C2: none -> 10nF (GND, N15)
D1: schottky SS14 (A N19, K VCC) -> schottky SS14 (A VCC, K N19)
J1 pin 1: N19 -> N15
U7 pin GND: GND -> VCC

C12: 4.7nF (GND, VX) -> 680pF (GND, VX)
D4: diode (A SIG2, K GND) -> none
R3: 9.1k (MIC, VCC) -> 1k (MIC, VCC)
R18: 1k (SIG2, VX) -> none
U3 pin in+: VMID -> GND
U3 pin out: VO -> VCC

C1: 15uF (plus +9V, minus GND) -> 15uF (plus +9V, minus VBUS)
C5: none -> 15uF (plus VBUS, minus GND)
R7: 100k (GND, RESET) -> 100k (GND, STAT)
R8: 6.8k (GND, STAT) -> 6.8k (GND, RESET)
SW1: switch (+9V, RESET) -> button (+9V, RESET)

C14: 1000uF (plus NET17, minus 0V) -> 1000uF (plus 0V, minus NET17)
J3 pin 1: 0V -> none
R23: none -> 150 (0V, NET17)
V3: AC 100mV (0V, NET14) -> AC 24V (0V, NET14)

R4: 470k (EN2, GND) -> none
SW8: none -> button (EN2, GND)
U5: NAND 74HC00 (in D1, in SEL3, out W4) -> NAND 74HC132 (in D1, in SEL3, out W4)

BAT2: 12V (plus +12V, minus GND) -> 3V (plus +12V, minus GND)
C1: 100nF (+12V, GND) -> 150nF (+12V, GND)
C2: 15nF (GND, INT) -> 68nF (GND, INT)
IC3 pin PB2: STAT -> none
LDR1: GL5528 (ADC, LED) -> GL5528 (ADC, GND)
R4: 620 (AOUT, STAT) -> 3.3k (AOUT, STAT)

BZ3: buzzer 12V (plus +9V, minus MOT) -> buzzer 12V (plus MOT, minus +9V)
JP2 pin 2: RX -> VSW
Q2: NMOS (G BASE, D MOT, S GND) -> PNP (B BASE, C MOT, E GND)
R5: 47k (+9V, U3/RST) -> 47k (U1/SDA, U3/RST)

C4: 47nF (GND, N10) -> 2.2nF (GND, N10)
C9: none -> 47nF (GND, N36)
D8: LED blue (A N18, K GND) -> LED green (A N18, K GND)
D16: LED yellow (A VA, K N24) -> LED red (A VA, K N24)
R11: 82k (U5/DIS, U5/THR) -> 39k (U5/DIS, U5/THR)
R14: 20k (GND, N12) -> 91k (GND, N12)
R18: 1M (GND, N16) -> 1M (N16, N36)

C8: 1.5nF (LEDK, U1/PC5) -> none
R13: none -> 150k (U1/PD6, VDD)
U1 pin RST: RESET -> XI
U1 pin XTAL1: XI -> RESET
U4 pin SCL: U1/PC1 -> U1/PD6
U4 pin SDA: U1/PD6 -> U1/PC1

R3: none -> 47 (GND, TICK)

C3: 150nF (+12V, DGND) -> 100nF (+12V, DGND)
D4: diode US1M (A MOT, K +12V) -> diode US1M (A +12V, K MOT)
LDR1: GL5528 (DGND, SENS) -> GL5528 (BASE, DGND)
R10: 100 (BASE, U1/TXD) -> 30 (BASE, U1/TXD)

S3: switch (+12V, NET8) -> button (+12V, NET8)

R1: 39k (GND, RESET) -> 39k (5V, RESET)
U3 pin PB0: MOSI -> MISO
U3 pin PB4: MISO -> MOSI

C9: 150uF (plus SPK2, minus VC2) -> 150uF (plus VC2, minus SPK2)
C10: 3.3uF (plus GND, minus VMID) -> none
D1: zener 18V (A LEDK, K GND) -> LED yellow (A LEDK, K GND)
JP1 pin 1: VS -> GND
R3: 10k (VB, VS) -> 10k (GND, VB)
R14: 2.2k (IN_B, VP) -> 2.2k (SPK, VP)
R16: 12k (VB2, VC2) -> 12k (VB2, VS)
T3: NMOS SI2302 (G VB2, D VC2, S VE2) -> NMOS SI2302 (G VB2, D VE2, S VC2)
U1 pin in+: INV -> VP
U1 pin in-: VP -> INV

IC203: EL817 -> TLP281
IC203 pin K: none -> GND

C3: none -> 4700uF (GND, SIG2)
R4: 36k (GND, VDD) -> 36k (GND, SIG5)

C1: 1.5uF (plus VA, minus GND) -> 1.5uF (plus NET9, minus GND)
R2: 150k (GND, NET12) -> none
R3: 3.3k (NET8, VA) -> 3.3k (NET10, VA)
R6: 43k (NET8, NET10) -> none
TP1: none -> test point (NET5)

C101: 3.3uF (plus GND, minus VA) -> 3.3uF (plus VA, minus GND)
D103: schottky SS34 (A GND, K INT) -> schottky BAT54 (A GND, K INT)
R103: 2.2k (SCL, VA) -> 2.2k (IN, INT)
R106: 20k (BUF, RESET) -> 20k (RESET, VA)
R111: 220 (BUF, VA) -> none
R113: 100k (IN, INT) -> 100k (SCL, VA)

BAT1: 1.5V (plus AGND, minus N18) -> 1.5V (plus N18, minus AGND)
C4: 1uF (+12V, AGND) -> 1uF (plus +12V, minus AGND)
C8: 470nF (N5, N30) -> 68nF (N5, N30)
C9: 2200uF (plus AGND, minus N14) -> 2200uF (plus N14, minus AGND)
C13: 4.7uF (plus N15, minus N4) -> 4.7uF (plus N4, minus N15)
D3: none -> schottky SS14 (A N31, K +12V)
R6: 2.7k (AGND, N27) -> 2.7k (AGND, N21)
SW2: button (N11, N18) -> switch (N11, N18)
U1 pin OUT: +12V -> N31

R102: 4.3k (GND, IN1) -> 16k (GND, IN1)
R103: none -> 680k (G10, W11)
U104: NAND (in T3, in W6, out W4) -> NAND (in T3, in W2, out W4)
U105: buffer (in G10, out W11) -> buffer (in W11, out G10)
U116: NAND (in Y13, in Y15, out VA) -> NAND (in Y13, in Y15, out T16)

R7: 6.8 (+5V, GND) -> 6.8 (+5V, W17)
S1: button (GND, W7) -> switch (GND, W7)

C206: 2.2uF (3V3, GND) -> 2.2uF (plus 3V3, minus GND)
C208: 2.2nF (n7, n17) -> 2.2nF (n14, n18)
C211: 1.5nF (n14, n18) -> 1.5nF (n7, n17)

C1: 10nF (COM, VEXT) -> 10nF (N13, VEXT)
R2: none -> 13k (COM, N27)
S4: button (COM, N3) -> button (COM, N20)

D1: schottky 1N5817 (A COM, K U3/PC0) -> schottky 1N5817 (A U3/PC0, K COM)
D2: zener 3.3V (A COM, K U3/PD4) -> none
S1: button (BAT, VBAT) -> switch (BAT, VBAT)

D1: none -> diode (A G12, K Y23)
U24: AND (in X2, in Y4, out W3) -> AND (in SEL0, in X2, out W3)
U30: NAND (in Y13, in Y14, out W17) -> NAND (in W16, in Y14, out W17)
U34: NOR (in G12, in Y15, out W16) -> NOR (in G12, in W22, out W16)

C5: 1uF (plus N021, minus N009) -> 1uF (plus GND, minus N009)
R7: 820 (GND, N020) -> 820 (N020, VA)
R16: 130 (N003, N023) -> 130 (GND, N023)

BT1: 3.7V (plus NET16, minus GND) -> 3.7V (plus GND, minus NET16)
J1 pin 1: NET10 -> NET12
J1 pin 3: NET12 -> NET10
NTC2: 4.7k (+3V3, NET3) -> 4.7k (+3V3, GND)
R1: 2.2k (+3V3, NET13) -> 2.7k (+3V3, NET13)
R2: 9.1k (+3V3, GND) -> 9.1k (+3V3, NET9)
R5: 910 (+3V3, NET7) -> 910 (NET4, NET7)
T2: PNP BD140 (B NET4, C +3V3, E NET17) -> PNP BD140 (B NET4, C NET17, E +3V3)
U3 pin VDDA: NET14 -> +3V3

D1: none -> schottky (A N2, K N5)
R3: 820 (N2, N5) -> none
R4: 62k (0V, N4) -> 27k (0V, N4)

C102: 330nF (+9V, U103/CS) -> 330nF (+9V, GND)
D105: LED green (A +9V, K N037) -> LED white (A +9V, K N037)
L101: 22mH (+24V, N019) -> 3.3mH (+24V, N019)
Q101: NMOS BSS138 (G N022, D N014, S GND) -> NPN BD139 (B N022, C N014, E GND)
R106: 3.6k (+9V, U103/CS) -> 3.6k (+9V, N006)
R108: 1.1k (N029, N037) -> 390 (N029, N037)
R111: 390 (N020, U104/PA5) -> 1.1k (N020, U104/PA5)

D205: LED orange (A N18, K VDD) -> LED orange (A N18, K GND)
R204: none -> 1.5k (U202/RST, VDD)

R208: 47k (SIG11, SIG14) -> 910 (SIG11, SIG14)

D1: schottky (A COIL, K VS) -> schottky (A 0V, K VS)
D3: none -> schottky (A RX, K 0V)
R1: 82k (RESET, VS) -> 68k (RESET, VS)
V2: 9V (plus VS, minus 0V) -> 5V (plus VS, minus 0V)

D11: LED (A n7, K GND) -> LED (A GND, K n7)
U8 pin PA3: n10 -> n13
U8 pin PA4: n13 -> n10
┄┄┄┄┄┄
• TASK DIRECTIONS: Each line from the first line of the entries up to and including the line containing "R4: 620 (AOUT, STAT) -> 3.3k (AOUT, STAT)" should be transcribed exactly, with all other lines left out.

• REPLY:
C2: none -> 10nF (GND, N15)
D1: schottky SS14 (A N19, K VCC) -> schottky SS14 (A VCC, K N19)
J1 pin 1: N19 -> N15
U7 pin GND: GND -> VCC

C12: 4.7nF (GND, VX) -> 680pF (GND, VX)
D4: diode (A SIG2, K GND) -> none
R3: 9.1k (MIC, VCC) -> 1k (MIC, VCC)
R18: 1k (SIG2, VX) -> none
U3 pin in+: VMID -> GND
U3 pin out: VO -> VCC

C1: 15uF (plus +9V, minus GND) -> 15uF (plus +9V, minus VBUS)
C5: none -> 15uF (plus VBUS, minus GND)
R7: 100k (GND, RESET) -> 100k (GND, STAT)
R8: 6.8k (GND, STAT) -> 6.8k (GND, RESET)
SW1: switch (+9V, RESET) -> button (+9V, RESET)

C14: 1000uF (plus NET17, minus 0V) -> 1000uF (plus 0V, minus NET17)
J3 pin 1: 0V -> none
R23: none -> 150 (0V, NET17)
V3: AC 100mV (0V, NET14) -> AC 24V (0V, NET14)

R4: 470k (EN2, GND) -> none
SW8: none -> button (EN2, GND)
U5: NAND 74HC00 (in D1, in SEL3, out W4) -> NAND 74HC132 (in D1, in SEL3, out W4)

BAT2: 12V (plus +12V, minus GND) -> 3V (plus +12V, minus GND)
C1: 100nF (+12V, GND) -> 150nF (+12V, GND)
C2: 15nF (GND, INT) -> 68nF (GND, INT)
IC3 pin PB2: STAT -> none
LDR1: GL5528 (ADC, LED) -> GL5528 (ADC, GND)
R4: 620 (AOUT, STAT) -> 3.3k (AOUT, STAT)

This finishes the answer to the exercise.